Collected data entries
========================

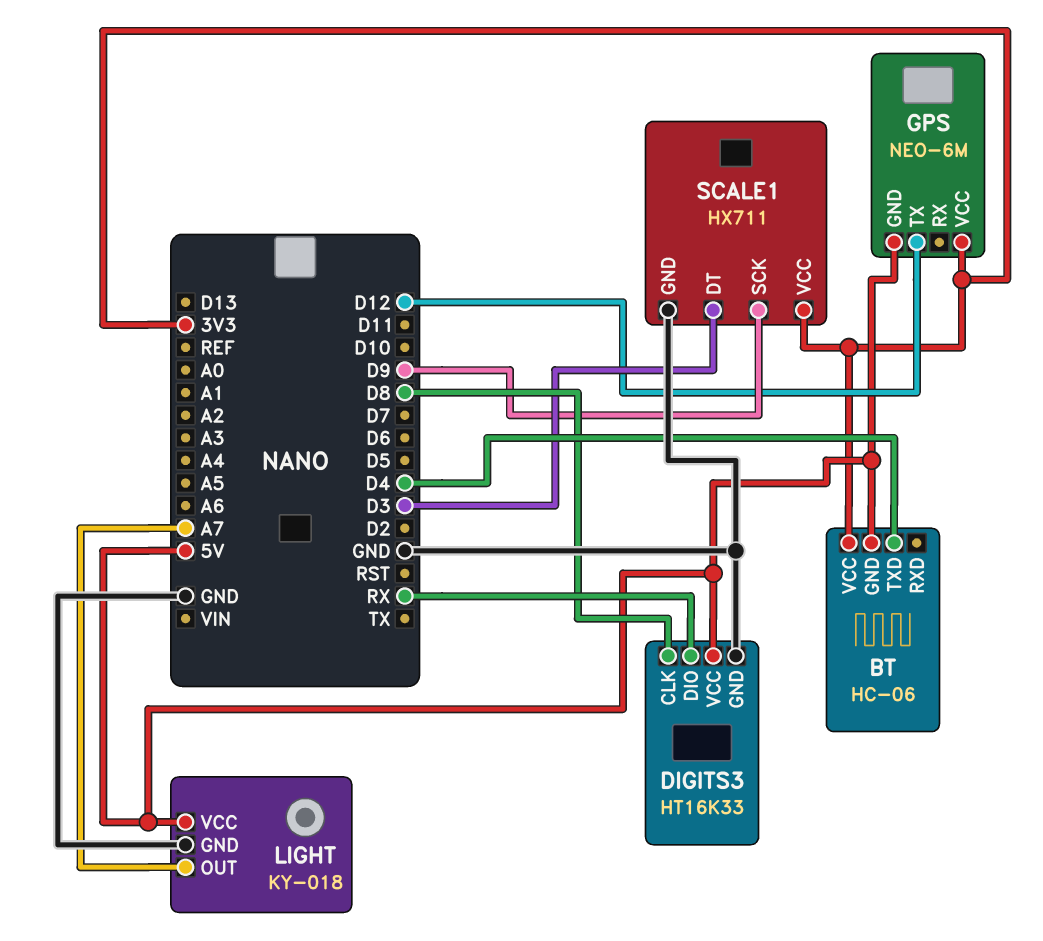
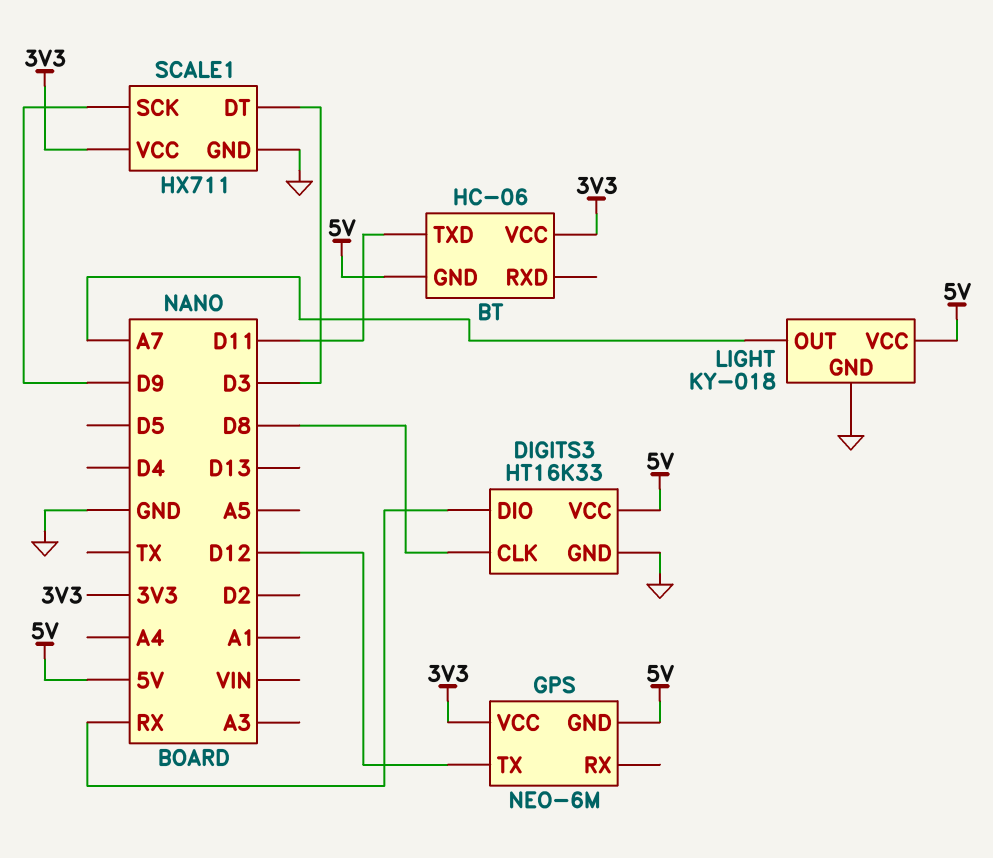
BT pin TXD: D4 -> D11

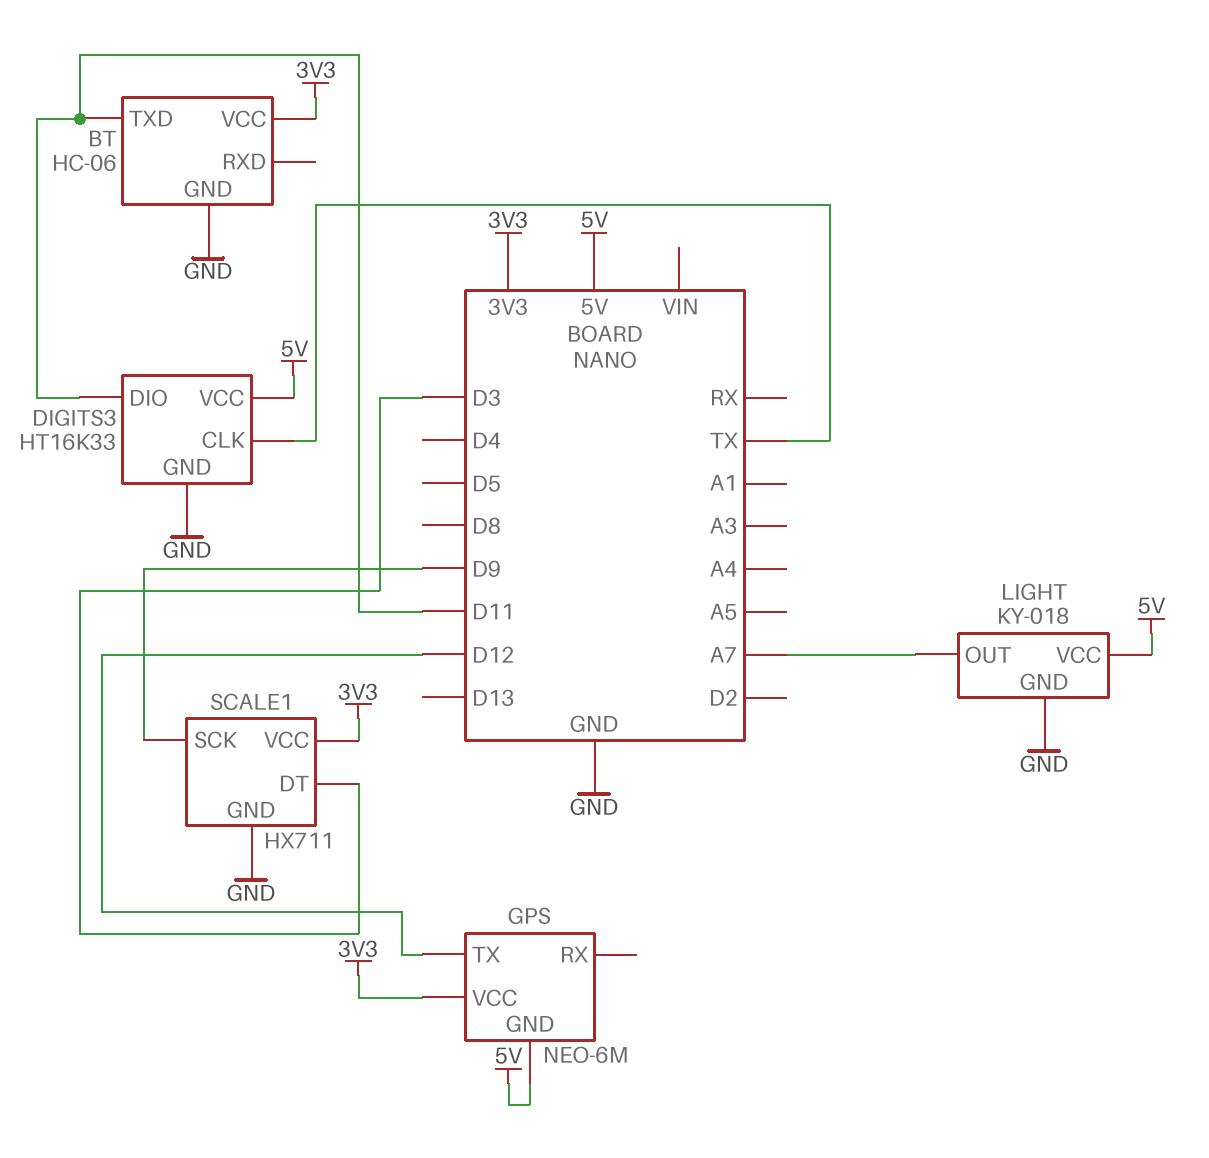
BT pin GND: 5V -> GND
DIGITS3 pin CLK: D8 -> TX
DIGITS3 pin DIO: RX -> D11

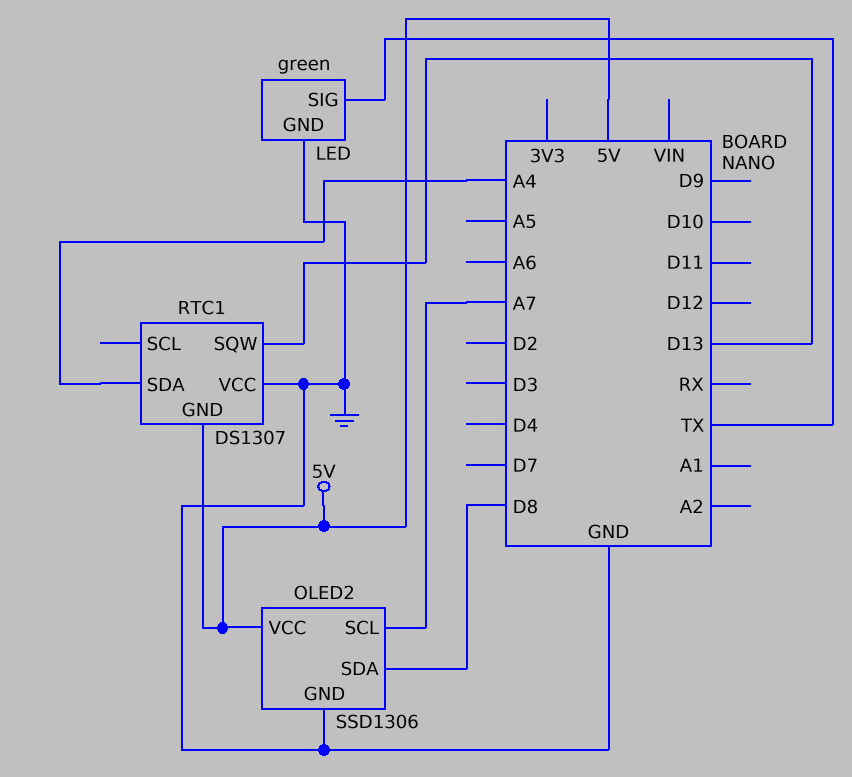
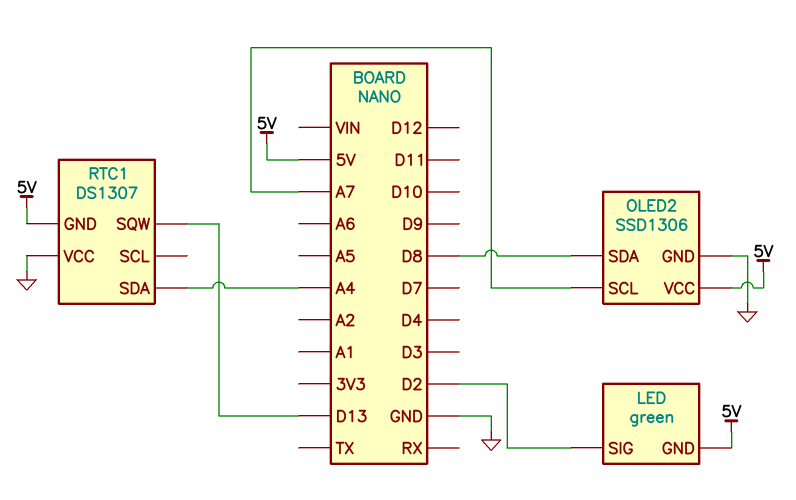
LED pin GND: GND -> 5V
LED pin SIG: TX -> D2

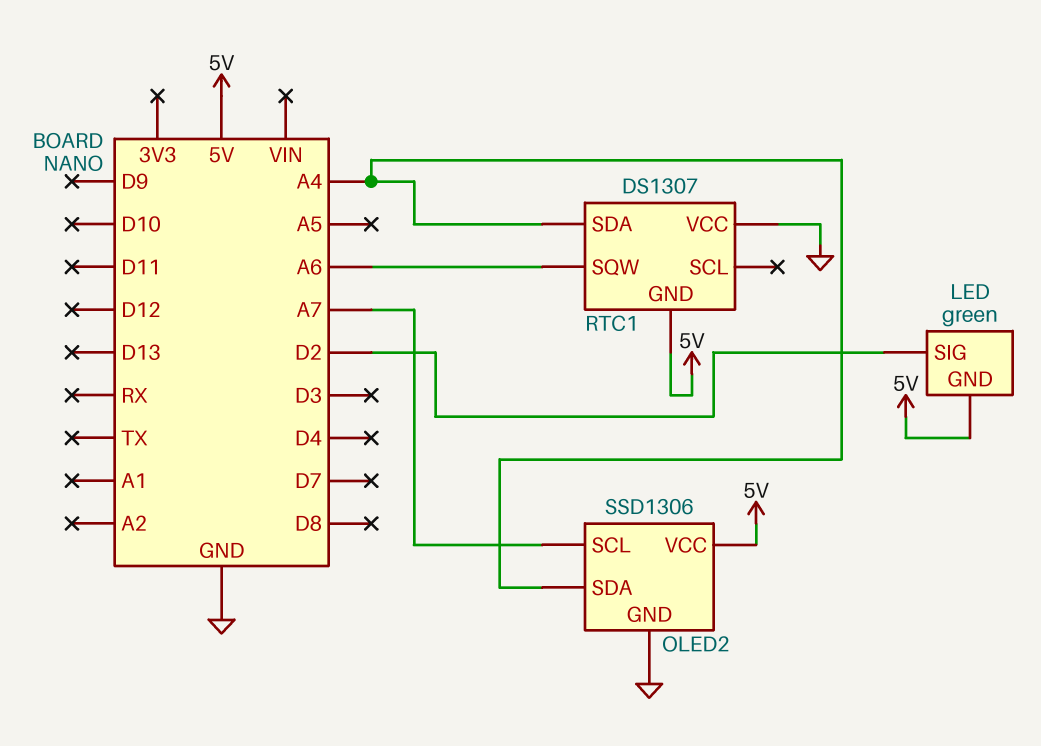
OLED2 pin SDA: D8 -> A4
RTC1 pin SQW: D13 -> A6

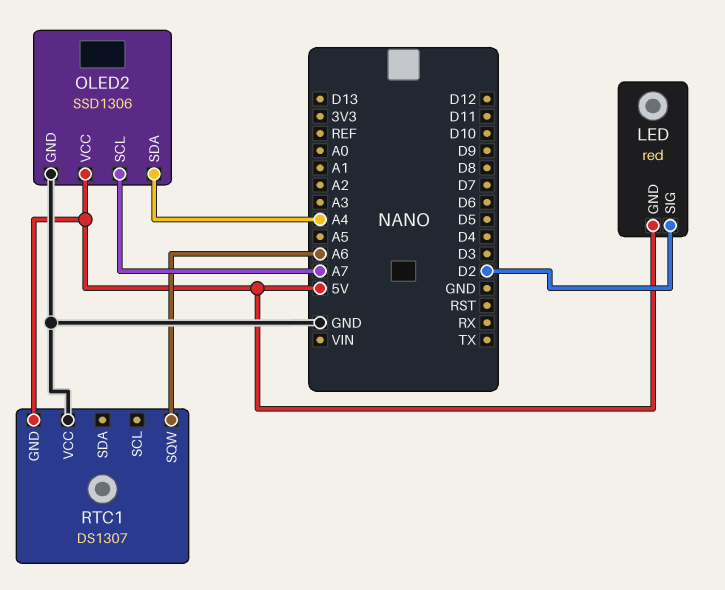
LED: green -> red
RTC1 pin SDA: A4 -> none

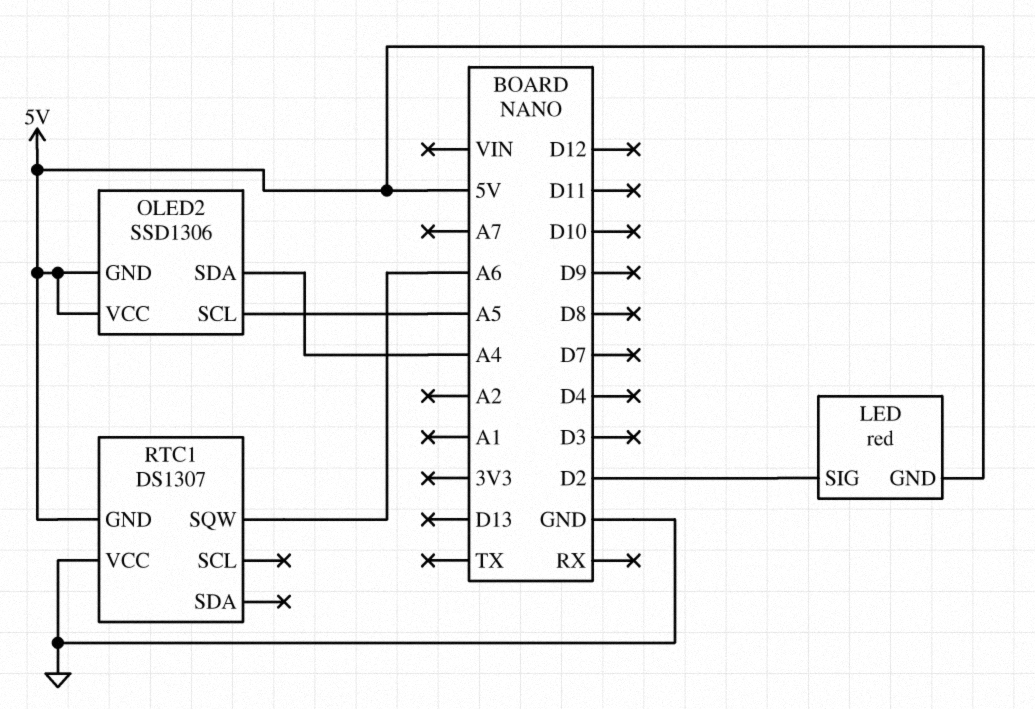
OLED2 pin GND: GND -> 5V
OLED2 pin SCL: A7 -> A5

========================

§ **BRIEF**:
I'd like every record printed exactly, with the pictures left out.

§ **SOLUTION**:
BT pin TXD: D4 -> D11

BT pin GND: 5V -> GND
DIGITS3 pin CLK: D8 -> TX
DIGITS3 pin DIO: RX -> D11

LED pin GND: GND -> 5V
LED pin SIG: TX -> D2

OLED2 pin SDA: D8 -> A4
RTC1 pin SQW: D13 -> A6

LED: green -> red
RTC1 pin SDA: A4 -> none

OLED2 pin GND: GND -> 5V
OLED2 pin SCL: A7 -> A5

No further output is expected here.